START Recorded information

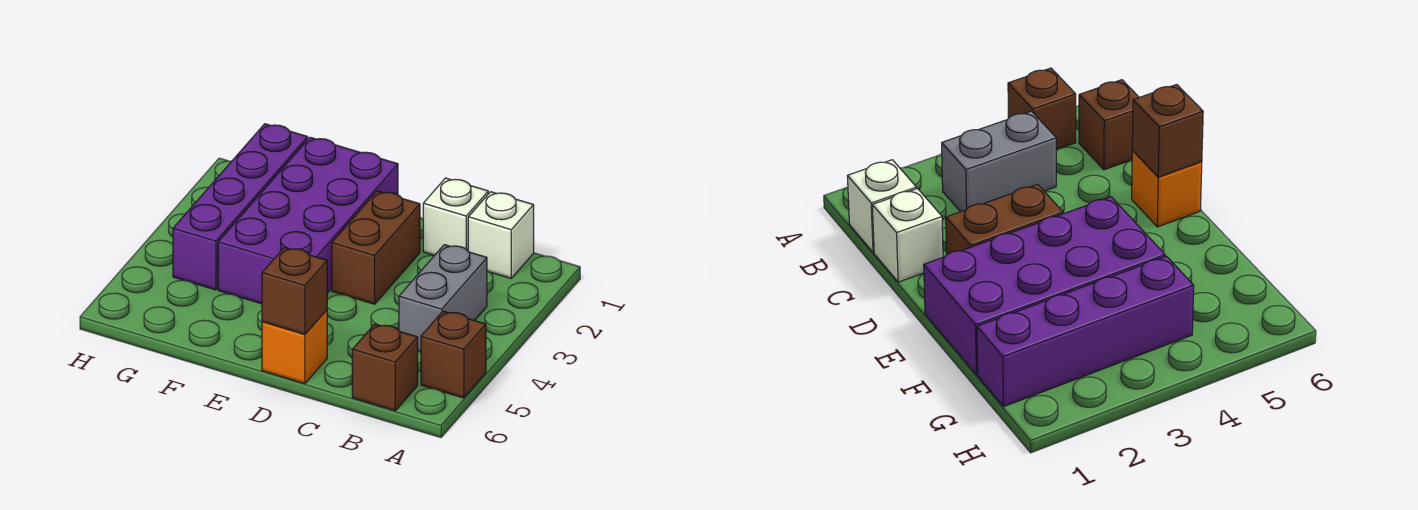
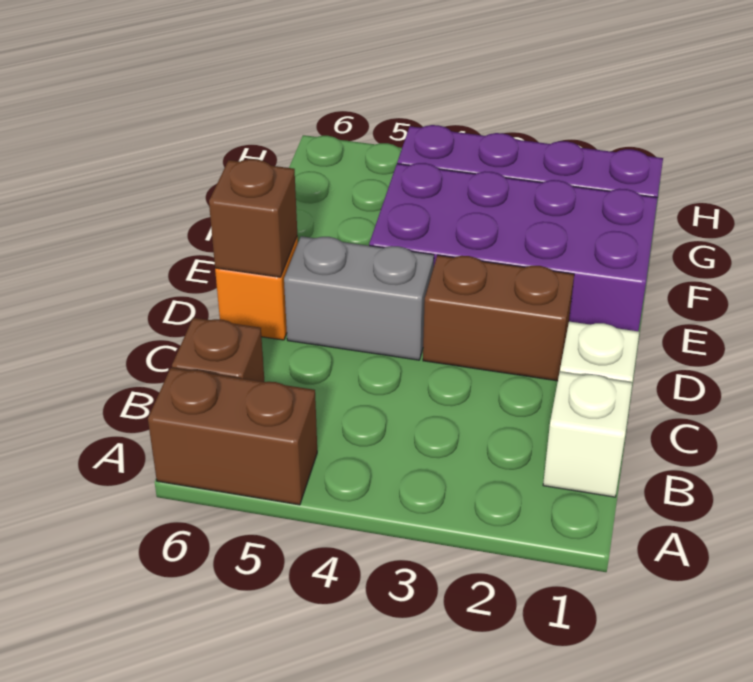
brown brick A5 level 1 -> brown brick A5:A6 level 1
grey brick B3:B4 level 1 -> grey brick D4:D5 level 1

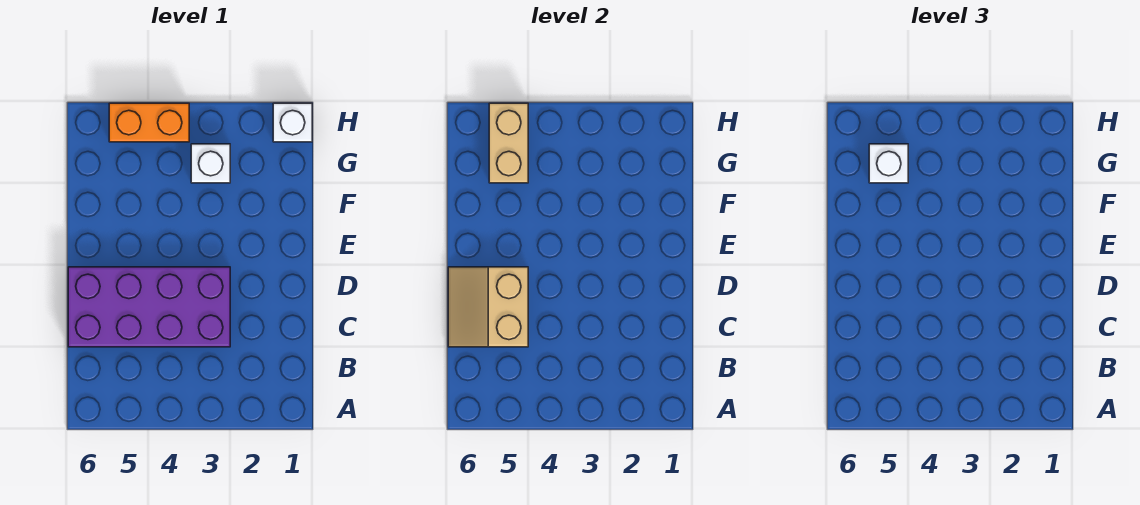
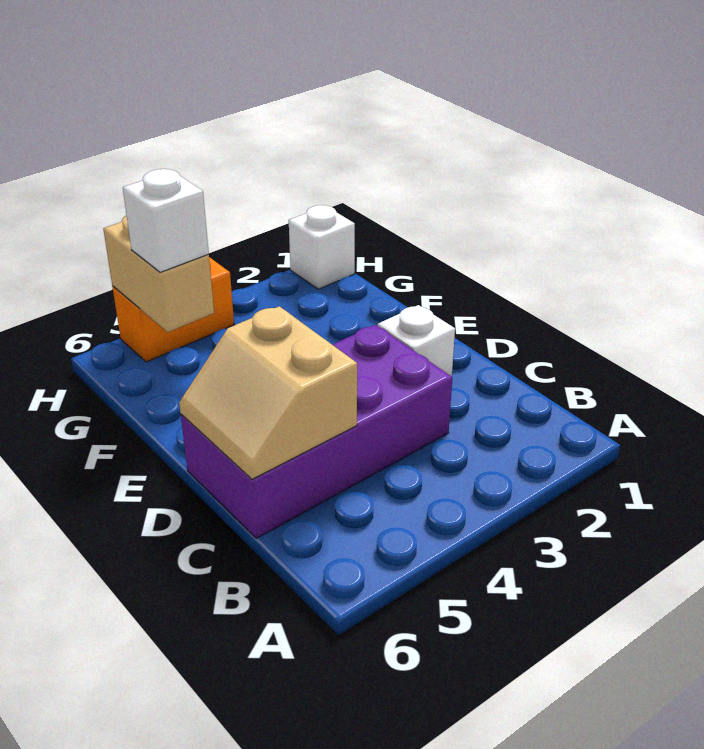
white brick G3 level 1 -> white brick D2 level 1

END Recorded information

=== Aim of the task ===
Print out the whole of the material word for word, without pictures.

=== Completed task ===
brown brick A5 level 1 -> brown brick A5:A6 level 1
grey brick B3:B4 level 1 -> grey brick D4:D5 level 1

white brick G3 level 1 -> white brick D2 level 1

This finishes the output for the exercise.